> [Task] Look below for the line containing "black pyramid: 3 -> 1". Output it and each remaining line of the entries exactly, and nothing else.

> [Source data]
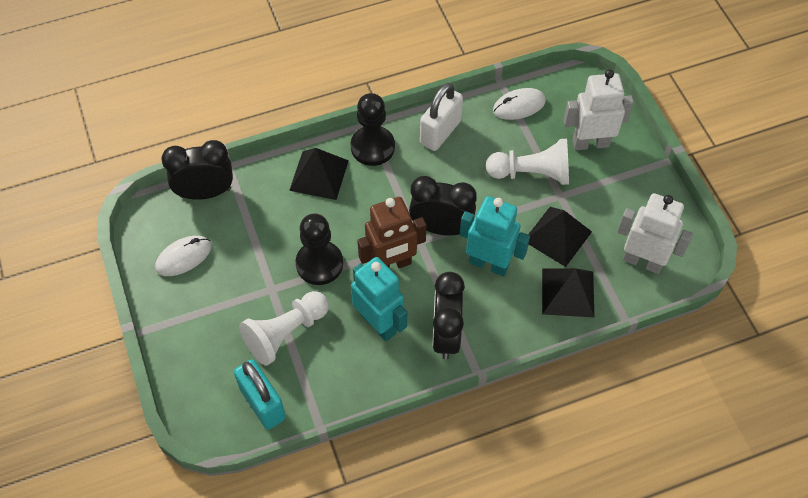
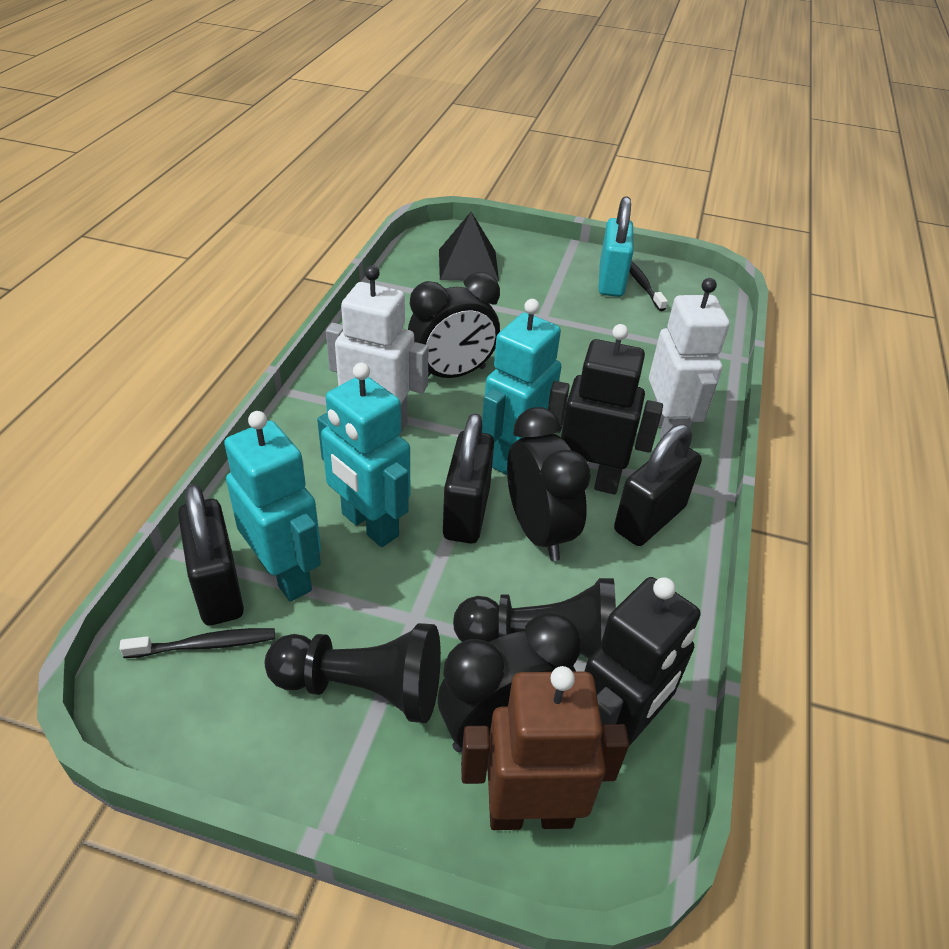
black padlock: 0 -> 3
black pyramid: 3 -> 1
black robot: 0 -> 2
black toothbrush: 0 -> 2
turquoise robot: 2 -> 3
white mouse: 2 -> 0
white padlock: 1 -> 0
white pawn: 2 -> 0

> [Written response]
black pyramid: 3 -> 1
black robot: 0 -> 2
black toothbrush: 0 -> 2
turquoise robot: 2 -> 3
white mouse: 2 -> 0
white padlock: 1 -> 0
white pawn: 2 -> 0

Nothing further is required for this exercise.